→ Goal of the exercise
Take the material below and output exactly the run of lines from the one containing "orange slope K6:K7" down to the one containing "none -> lime brick F7 level 1", with both included.

→ Listed entries
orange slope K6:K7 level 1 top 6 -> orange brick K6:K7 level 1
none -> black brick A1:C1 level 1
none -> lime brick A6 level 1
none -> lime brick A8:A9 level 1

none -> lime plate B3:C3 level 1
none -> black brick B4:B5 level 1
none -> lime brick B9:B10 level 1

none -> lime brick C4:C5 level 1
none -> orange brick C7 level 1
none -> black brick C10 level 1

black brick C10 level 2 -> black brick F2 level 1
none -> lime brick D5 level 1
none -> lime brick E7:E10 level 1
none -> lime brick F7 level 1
--
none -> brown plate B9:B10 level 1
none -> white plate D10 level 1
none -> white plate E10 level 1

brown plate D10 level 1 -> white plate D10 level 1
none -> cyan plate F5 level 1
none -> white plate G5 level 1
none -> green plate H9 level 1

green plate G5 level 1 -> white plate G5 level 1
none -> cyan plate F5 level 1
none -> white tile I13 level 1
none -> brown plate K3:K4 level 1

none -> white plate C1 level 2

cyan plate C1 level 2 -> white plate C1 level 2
...
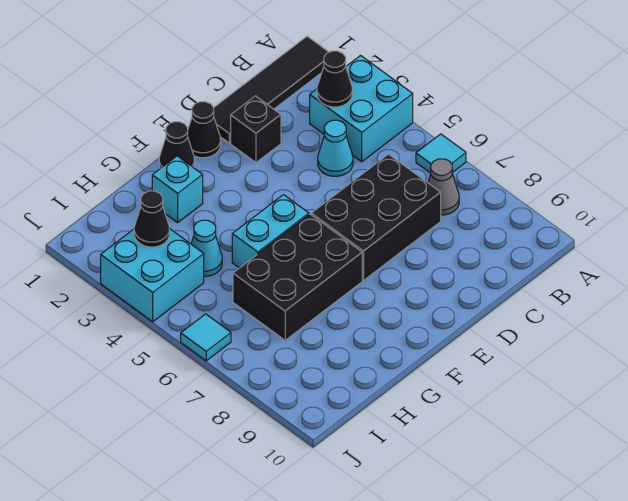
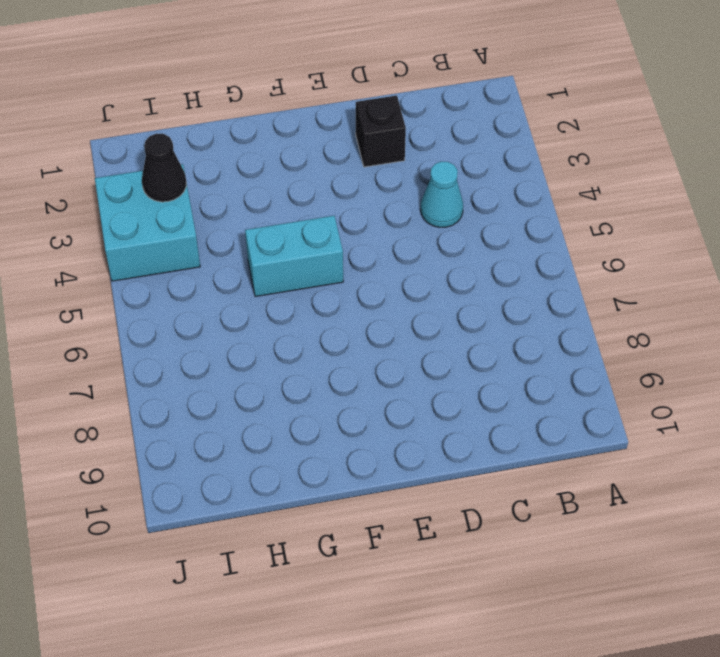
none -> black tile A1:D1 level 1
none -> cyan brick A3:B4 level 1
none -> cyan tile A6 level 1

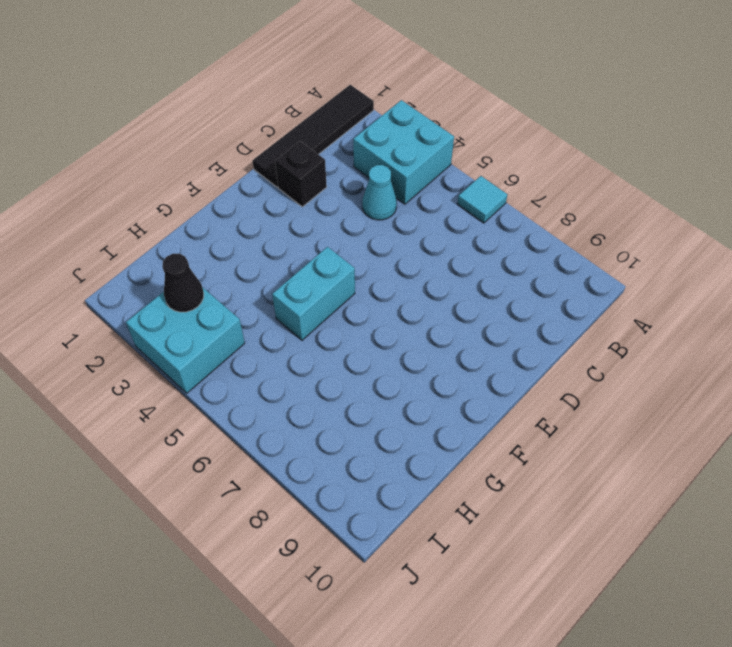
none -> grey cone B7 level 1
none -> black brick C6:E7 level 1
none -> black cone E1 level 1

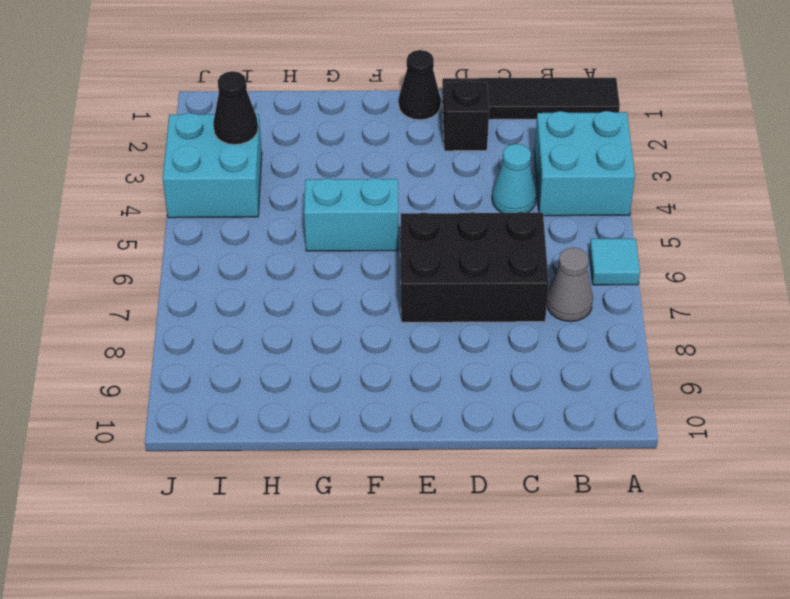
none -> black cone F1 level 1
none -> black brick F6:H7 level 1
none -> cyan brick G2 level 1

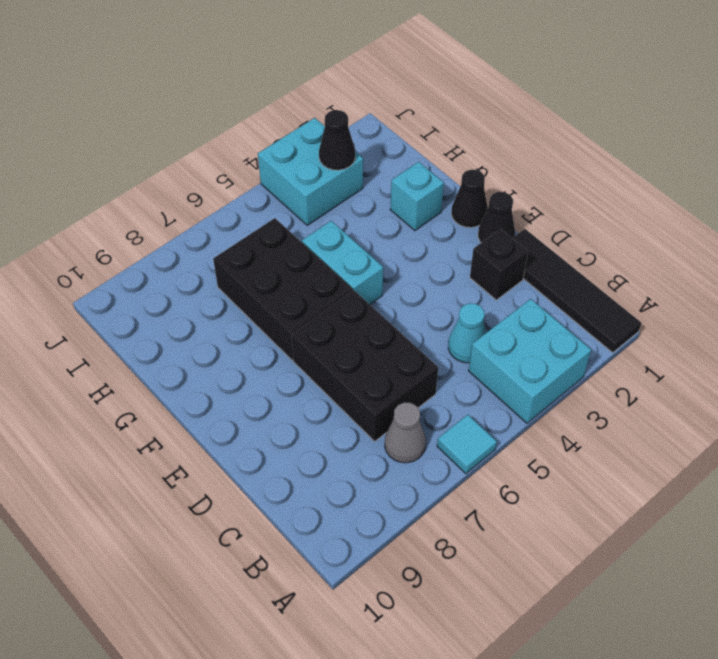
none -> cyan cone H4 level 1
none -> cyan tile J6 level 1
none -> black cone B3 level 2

→ Written response
orange slope K6:K7 level 1 top 6 -> orange brick K6:K7 level 1
none -> black brick A1:C1 level 1
none -> lime brick A6 level 1
none -> lime brick A8:A9 level 1

none -> lime plate B3:C3 level 1
none -> black brick B4:B5 level 1
none -> lime brick B9:B10 level 1

none -> lime brick C4:C5 level 1
none -> orange brick C7 level 1
none -> black brick C10 level 1

black brick C10 level 2 -> black brick F2 level 1
none -> lime brick D5 level 1
none -> lime brick E7:E10 level 1
none -> lime brick F7 level 1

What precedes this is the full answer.